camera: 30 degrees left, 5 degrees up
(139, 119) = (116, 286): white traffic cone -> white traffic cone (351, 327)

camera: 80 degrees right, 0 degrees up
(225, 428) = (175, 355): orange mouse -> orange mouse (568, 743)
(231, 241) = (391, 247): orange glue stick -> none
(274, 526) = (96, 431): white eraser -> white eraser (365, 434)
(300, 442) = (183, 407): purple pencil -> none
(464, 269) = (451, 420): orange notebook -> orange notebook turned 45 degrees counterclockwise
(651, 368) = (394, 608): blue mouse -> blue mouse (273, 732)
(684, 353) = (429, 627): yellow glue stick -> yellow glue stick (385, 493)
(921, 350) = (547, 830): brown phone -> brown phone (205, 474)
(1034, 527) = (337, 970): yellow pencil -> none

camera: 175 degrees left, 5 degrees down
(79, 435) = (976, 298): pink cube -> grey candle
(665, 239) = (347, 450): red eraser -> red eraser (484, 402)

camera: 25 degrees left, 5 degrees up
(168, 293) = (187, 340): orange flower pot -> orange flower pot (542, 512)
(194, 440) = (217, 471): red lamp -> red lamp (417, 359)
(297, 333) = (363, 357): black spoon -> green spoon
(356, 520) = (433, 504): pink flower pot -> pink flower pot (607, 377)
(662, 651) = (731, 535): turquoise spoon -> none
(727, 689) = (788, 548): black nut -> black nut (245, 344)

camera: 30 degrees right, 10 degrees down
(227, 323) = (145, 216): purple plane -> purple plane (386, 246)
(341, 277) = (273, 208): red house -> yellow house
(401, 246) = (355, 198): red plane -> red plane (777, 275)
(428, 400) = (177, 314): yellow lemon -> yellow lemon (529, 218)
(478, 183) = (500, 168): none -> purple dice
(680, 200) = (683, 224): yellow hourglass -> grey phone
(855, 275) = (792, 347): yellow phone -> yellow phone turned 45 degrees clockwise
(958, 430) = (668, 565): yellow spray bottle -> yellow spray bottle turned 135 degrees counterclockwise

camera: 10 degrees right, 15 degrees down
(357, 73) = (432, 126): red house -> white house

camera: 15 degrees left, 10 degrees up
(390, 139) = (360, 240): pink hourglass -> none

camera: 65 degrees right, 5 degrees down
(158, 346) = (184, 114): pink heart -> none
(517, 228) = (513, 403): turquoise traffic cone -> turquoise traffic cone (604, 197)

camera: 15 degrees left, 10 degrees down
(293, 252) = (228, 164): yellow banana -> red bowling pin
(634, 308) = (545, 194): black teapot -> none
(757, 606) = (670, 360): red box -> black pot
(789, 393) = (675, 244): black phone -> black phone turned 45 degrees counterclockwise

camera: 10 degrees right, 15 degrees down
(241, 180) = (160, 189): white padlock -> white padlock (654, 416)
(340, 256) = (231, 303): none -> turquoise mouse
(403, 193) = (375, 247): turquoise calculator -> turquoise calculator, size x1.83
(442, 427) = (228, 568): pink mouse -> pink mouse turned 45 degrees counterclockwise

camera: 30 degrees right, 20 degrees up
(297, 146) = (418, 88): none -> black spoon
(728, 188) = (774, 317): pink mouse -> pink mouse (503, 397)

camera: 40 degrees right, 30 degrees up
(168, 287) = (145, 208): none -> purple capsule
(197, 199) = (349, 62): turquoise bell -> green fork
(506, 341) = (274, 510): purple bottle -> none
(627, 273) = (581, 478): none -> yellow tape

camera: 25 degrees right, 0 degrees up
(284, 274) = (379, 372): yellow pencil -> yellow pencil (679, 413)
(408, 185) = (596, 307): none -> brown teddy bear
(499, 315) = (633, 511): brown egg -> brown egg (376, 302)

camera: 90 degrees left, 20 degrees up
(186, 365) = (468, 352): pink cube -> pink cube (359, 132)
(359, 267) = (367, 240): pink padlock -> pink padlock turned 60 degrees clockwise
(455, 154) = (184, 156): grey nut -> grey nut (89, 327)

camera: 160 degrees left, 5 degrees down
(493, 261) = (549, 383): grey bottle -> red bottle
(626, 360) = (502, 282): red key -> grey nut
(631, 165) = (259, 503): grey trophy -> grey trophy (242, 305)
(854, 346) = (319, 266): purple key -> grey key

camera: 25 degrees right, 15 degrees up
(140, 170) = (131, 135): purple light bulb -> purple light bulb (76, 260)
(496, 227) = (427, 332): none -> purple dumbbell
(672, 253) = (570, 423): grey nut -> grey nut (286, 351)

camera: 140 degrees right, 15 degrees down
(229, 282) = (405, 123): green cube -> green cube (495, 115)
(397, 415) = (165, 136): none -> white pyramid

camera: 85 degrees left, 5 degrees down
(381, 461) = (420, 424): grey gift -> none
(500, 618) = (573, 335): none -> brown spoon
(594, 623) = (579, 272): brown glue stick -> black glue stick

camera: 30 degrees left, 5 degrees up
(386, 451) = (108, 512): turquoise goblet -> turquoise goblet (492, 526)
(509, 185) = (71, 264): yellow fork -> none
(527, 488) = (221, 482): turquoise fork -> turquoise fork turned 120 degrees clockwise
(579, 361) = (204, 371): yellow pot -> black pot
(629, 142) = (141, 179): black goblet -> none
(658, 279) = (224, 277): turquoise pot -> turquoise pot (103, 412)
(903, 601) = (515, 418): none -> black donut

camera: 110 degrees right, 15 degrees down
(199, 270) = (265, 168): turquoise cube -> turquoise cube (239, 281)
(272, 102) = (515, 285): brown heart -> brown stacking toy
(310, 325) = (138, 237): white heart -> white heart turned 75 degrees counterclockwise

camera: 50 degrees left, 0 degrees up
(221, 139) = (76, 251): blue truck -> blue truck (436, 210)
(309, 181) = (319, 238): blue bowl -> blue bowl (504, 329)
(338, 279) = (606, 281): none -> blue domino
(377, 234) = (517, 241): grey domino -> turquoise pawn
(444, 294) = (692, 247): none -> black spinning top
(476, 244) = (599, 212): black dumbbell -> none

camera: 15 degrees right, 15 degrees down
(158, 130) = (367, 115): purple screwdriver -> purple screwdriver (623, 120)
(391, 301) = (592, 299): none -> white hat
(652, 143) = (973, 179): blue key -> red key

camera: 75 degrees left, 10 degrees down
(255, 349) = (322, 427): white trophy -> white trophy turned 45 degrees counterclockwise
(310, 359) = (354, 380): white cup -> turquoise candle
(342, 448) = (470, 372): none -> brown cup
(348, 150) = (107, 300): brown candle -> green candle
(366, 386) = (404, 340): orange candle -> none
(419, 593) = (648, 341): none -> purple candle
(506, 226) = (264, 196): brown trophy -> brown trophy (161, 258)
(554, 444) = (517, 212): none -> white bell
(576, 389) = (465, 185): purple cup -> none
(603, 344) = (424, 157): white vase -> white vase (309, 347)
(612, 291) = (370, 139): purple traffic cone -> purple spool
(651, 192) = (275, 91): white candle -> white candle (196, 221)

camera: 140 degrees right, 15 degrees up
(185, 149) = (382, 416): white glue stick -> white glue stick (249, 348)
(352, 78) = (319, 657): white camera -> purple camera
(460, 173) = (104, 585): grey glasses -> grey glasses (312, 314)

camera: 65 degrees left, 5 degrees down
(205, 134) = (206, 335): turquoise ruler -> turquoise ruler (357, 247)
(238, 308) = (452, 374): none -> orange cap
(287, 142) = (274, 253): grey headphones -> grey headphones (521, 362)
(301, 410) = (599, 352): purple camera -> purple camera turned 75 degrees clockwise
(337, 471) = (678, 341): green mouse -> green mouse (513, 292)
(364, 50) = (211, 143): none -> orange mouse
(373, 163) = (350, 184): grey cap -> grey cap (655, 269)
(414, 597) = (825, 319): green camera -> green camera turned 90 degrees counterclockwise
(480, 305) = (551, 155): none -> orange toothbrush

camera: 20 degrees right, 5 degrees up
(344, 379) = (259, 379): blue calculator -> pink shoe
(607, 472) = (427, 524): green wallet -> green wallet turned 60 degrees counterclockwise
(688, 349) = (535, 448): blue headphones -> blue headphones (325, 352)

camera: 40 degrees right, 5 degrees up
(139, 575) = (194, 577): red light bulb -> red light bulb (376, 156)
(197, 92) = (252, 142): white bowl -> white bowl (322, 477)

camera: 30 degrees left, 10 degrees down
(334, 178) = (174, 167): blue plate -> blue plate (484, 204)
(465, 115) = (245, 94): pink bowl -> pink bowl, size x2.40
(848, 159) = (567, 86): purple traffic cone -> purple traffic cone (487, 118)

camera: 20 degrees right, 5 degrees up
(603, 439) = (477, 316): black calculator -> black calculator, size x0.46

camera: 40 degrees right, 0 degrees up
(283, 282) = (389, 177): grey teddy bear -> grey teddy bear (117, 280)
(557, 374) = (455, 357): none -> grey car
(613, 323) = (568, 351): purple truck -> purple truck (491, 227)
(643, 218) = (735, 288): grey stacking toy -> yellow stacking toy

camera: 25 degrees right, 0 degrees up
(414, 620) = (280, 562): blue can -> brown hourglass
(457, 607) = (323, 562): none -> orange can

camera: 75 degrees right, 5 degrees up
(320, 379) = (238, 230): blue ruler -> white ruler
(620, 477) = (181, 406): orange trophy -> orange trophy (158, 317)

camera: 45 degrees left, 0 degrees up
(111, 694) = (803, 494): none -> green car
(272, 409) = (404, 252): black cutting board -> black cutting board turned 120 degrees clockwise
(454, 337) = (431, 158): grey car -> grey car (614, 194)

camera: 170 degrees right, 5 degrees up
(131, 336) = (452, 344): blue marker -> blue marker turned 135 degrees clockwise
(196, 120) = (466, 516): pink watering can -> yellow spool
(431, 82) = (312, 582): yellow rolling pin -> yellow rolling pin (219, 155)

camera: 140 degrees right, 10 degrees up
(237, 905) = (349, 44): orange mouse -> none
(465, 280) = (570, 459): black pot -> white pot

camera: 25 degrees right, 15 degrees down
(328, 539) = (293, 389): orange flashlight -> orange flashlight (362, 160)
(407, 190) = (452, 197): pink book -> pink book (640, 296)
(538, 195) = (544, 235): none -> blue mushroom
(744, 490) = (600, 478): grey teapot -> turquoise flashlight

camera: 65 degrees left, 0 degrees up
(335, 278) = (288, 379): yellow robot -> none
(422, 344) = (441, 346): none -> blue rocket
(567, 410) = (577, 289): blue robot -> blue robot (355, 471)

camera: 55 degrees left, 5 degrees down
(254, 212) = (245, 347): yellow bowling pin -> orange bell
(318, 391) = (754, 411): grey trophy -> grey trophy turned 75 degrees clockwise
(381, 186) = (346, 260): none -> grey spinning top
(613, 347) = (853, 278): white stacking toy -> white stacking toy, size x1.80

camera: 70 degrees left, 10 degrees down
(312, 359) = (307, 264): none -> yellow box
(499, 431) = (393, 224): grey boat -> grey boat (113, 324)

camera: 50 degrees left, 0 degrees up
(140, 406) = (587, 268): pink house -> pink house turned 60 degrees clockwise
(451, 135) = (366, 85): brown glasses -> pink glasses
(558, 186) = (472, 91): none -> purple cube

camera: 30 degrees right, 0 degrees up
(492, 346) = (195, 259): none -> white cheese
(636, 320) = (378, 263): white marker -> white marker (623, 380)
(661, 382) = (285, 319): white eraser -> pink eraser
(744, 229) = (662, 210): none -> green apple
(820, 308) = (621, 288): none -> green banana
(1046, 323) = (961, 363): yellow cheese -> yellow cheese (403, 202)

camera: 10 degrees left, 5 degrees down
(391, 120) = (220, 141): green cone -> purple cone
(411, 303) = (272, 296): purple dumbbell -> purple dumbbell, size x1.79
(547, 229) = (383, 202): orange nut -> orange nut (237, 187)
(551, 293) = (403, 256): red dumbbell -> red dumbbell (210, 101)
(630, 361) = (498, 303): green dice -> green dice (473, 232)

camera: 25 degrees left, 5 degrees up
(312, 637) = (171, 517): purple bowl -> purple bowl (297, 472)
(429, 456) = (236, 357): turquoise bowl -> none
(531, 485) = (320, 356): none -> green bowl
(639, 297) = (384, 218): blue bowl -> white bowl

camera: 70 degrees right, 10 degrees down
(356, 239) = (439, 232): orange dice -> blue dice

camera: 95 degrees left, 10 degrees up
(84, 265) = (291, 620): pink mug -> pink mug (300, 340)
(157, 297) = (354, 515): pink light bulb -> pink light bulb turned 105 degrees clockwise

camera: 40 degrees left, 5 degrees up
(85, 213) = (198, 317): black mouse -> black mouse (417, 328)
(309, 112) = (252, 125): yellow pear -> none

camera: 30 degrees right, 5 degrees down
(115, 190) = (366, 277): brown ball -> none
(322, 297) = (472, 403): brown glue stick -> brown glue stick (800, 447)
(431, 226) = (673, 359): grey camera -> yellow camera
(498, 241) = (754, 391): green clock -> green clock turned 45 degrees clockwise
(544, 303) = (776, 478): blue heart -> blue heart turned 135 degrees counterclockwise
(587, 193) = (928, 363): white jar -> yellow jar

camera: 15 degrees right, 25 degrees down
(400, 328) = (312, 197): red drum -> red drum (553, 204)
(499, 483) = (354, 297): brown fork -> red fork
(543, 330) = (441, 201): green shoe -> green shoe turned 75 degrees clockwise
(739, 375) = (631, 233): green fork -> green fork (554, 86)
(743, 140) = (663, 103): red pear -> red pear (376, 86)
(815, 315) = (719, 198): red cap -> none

* _WORK ORDER_:
Give back exactly the material above from its opening line to the line bearing "(464, 269) = (451, 420): orange".

* _SOLUTION TO THIS TASK_:
camera: 30 degrees left, 5 degrees up
(139, 119) = (116, 286): white traffic cone -> white traffic cone (351, 327)

camera: 80 degrees right, 0 degrees up
(225, 428) = (175, 355): orange mouse -> orange mouse (568, 743)
(231, 241) = (391, 247): orange glue stick -> none
(274, 526) = (96, 431): white eraser -> white eraser (365, 434)
(300, 442) = (183, 407): purple pencil -> none
(464, 269) = (451, 420): orange notebook -> orange notebook turned 45 degrees counterclockwise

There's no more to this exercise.